==== Material for the task

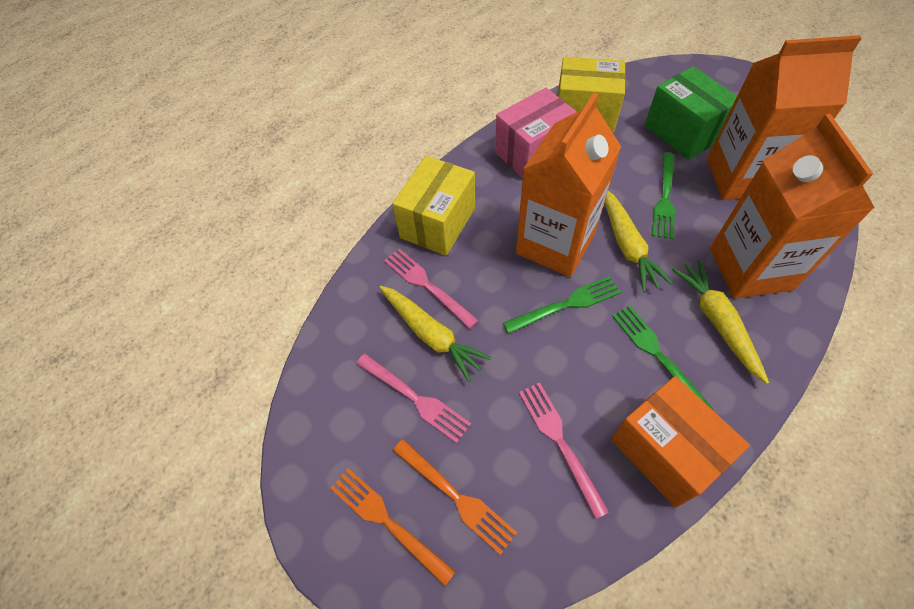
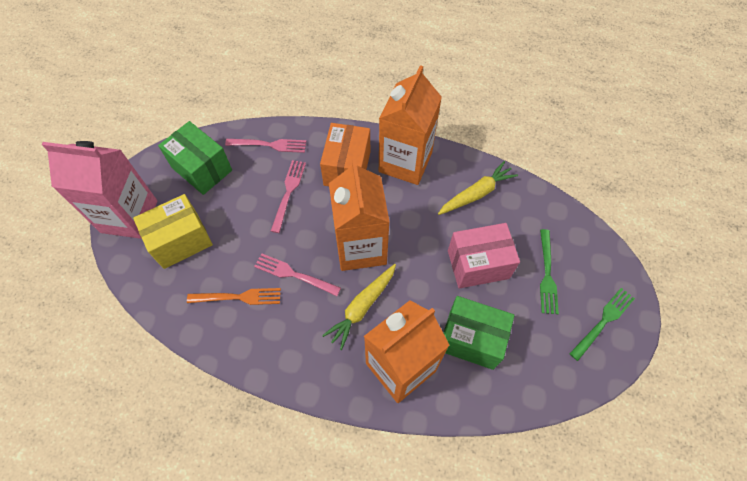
green box: 1 -> 2
green fork: 3 -> 2
orange fork: 2 -> 1
pink carton: 0 -> 1
yellow box: 2 -> 1
yellow carrot: 3 -> 2

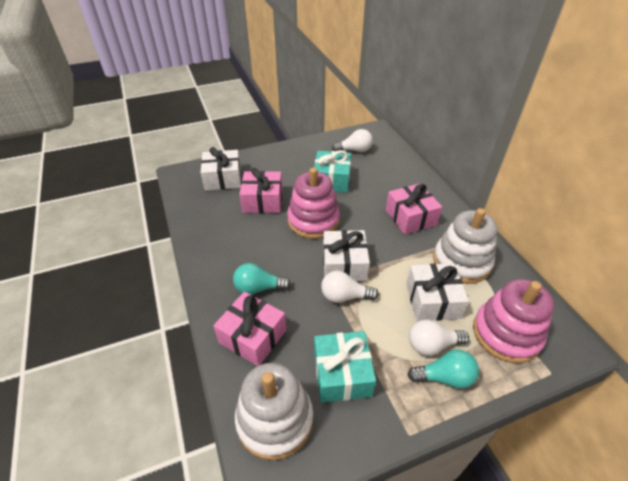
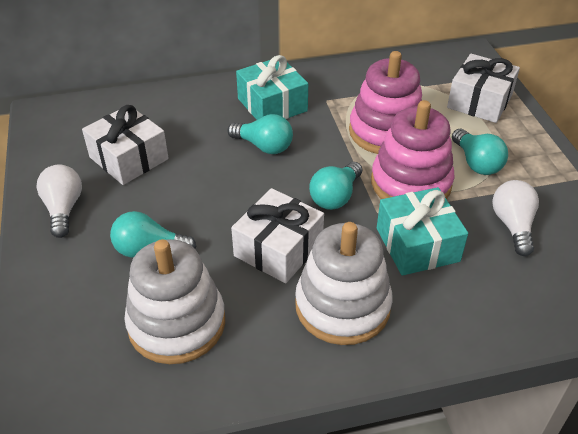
pink gift: 3 -> 0
turquoise light bulb: 2 -> 4
white light bulb: 3 -> 2

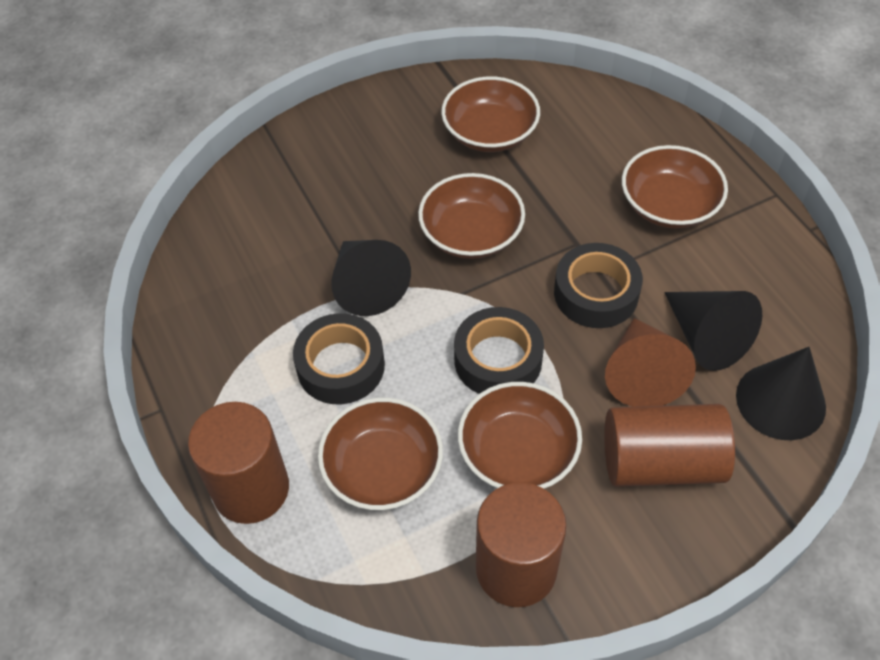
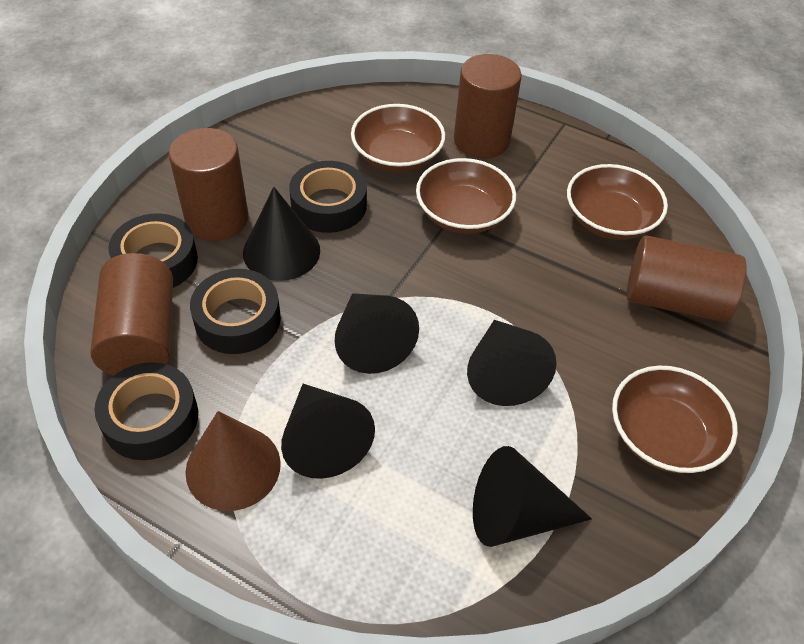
black cone: 3 -> 5
black tape: 3 -> 4
brown bowl: 5 -> 4
brown cylinder: 3 -> 4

========

- _What this task involves_: What you give back must be the data above, reproduced exactly and free of pictures.

- _Result of this task_:
green box: 1 -> 2
green fork: 3 -> 2
orange fork: 2 -> 1
pink carton: 0 -> 1
yellow box: 2 -> 1
yellow carrot: 3 -> 2

pink gift: 3 -> 0
turquoise light bulb: 2 -> 4
white light bulb: 3 -> 2

black cone: 3 -> 5
black tape: 3 -> 4
brown bowl: 5 -> 4
brown cylinder: 3 -> 4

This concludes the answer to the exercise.